Data excerpts

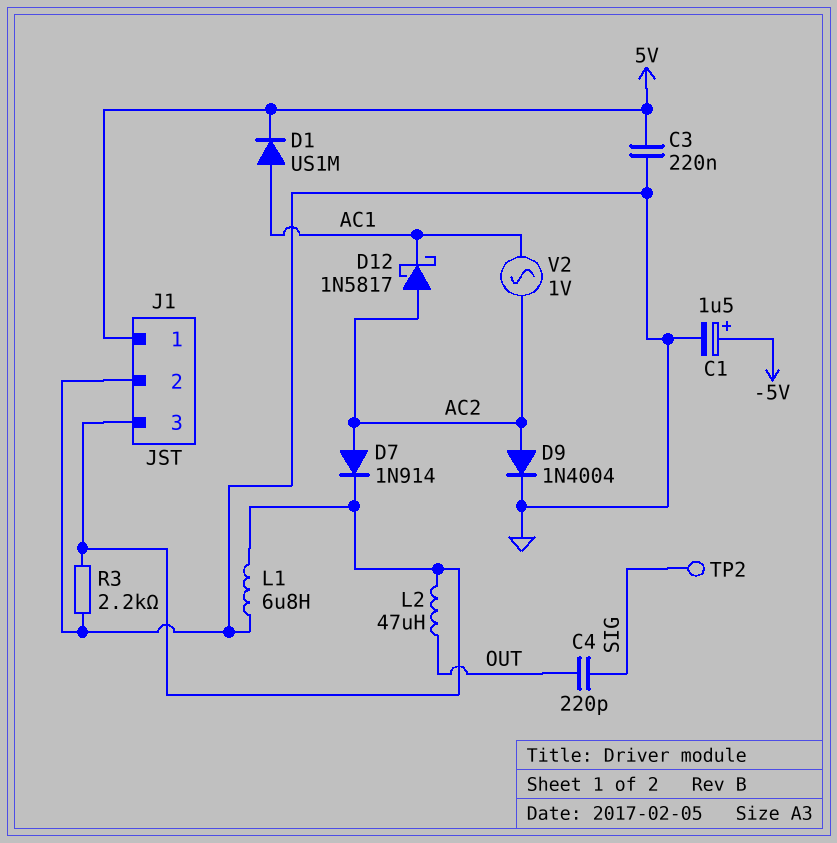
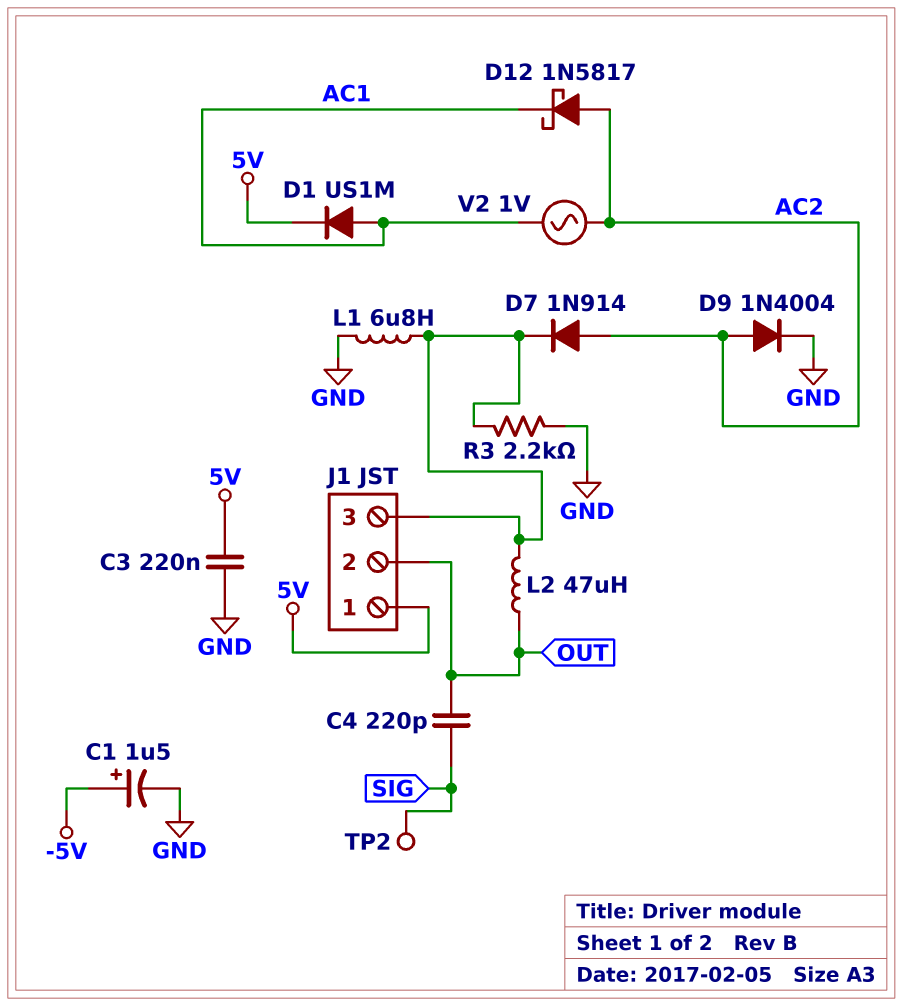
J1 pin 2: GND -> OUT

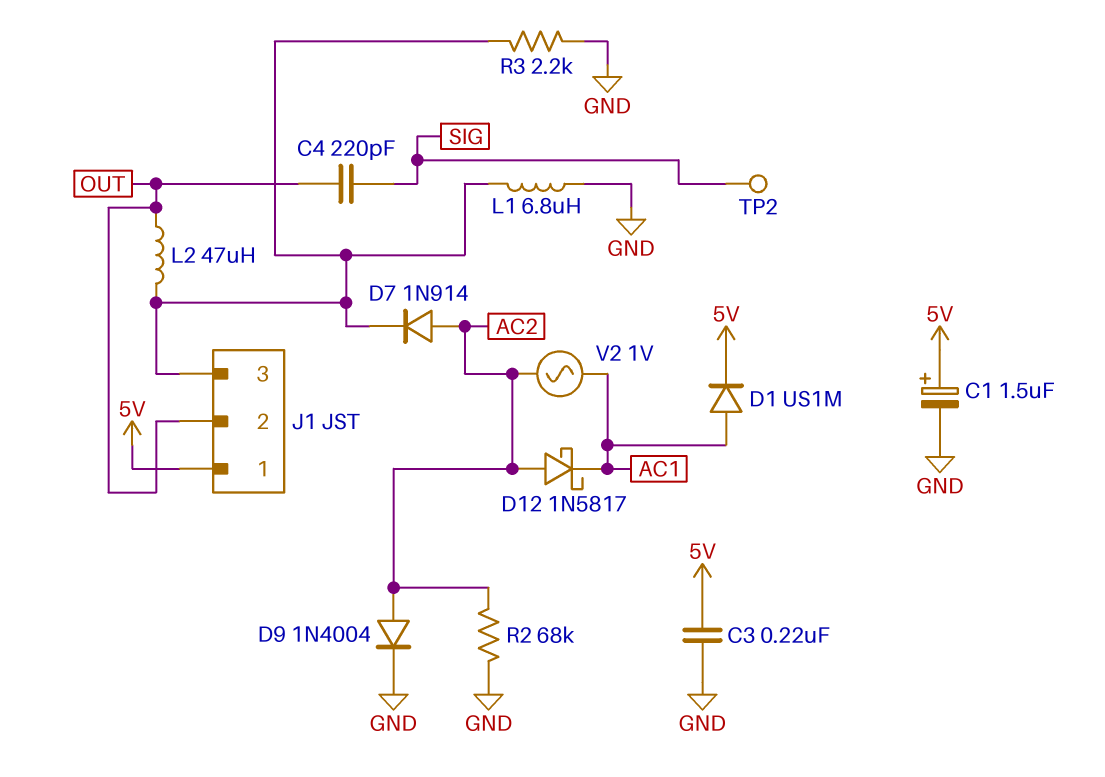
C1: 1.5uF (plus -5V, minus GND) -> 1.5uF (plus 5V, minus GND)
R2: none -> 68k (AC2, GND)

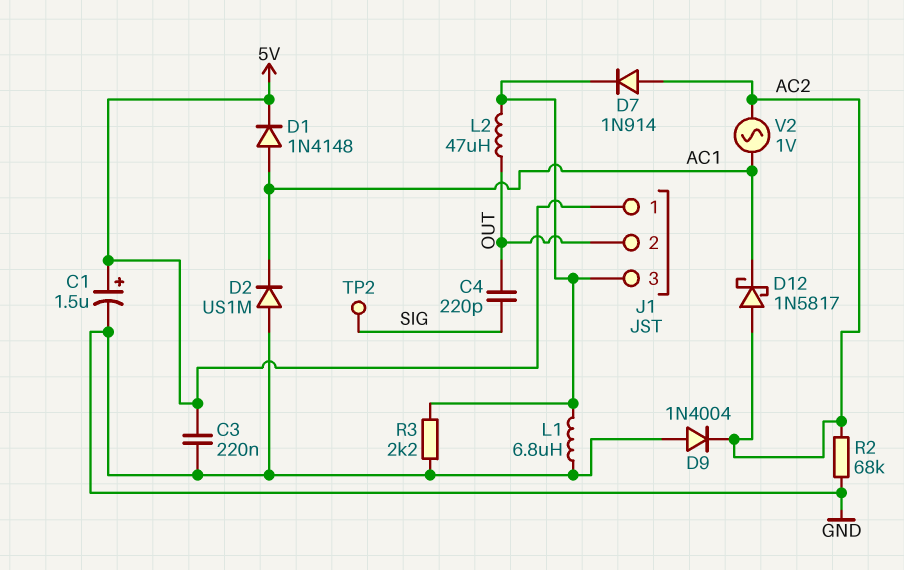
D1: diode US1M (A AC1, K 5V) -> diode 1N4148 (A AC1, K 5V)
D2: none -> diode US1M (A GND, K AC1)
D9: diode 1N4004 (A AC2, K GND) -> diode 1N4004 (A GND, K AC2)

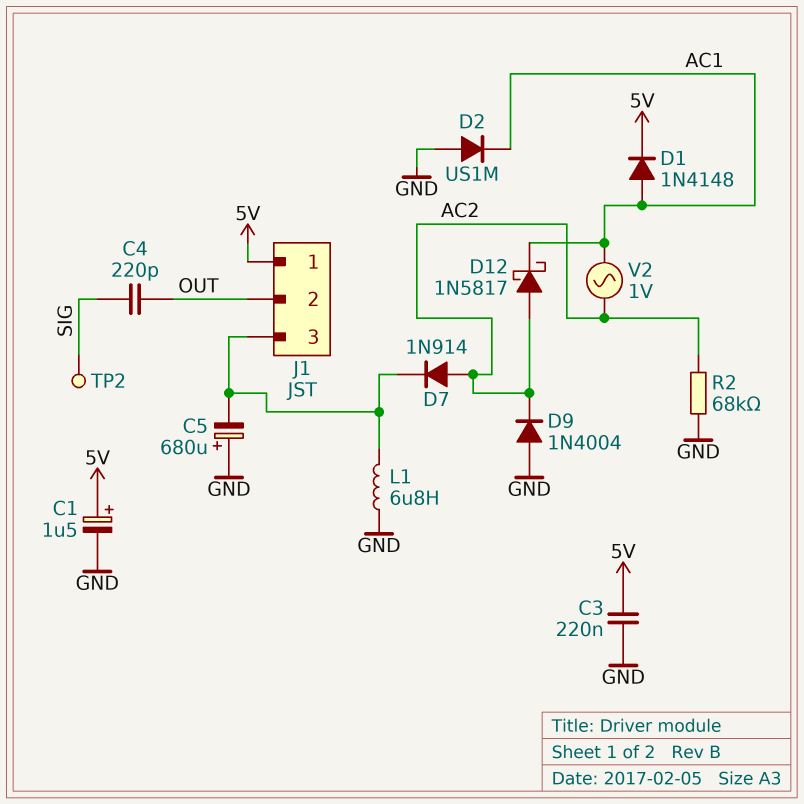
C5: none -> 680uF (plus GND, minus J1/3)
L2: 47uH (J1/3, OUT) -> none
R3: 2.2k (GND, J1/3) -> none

§ WHAT IS BEING ASKED
A word-for-word restatement of the lines running from the one with "C5: none -> 680uF (plus GND, minus J1/3)" to the last line of the records is the whole answer.

§ FINISHED TASK
C5: none -> 680uF (plus GND, minus J1/3)
L2: 47uH (J1/3, OUT) -> none
R3: 2.2k (GND, J1/3) -> none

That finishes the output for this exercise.